Reproduce word for word the stretch of lines below, from the line containing "Notes [1472, 20]" through the last line. Leave the pictures out of your answer.
--- BEGIN Dataset excerpts ---
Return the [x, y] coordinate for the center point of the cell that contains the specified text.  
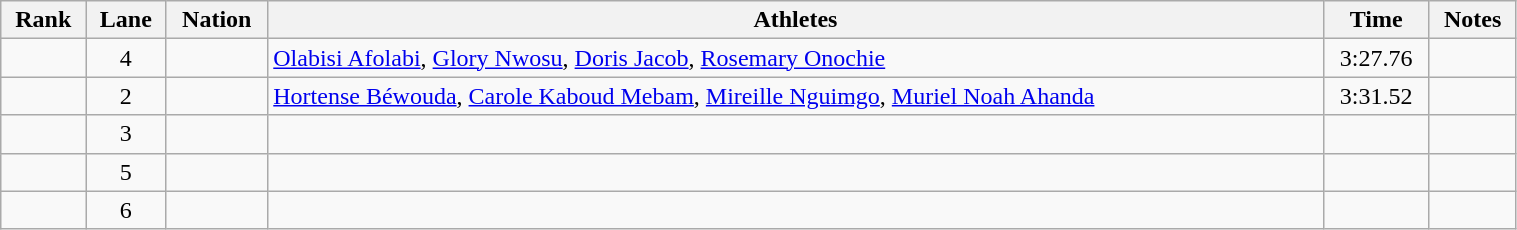
Notes [1472, 20]
5 [126, 172]
3 [126, 134]
Time [1376, 20]
3:27.76 [1376, 58]
Lane [126, 20]
Nation [217, 20]
Olabisi Afolabi, Glory Nwosu, Doris Jacob, Rosemary Onochie [796, 58]
3:31.52 [1376, 96]
Athletes [796, 20]
4 [126, 58]
Rank [44, 20]
6 [126, 210]
2 [126, 96]
Hortense Béwouda, Carole Kaboud Mebam, Mireille Nguimgo, Muriel Noah Ahanda [796, 96]
From the cell containing the given text, extract its center point as [x, y] coordinate. 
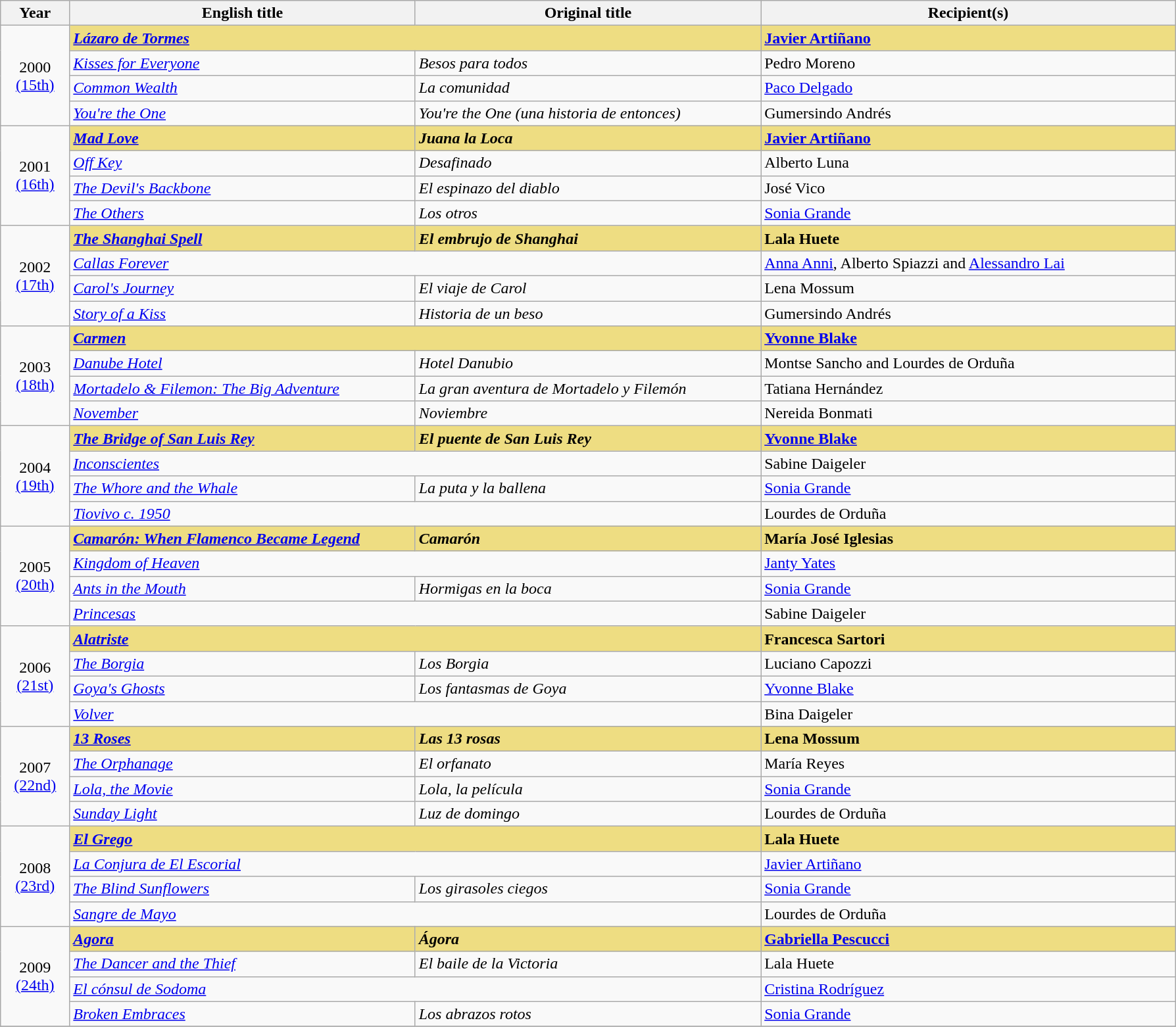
--- END Dataset excerpts ---
* Result
Notes [1472, 20]
5 [126, 172]
3 [126, 134]
Time [1376, 20]
3:27.76 [1376, 58]
Lane [126, 20]
Nation [217, 20]
Olabisi Afolabi, Glory Nwosu, Doris Jacob, Rosemary Onochie [796, 58]
3:31.52 [1376, 96]
Athletes [796, 20]
4 [126, 58]
Rank [44, 20]
6 [126, 210]
2 [126, 96]
Hortense Béwouda, Carole Kaboud Mebam, Mireille Nguimgo, Muriel Noah Ahanda [796, 96]
From the cell containing the given text, extract its center point as [x, y] coordinate. 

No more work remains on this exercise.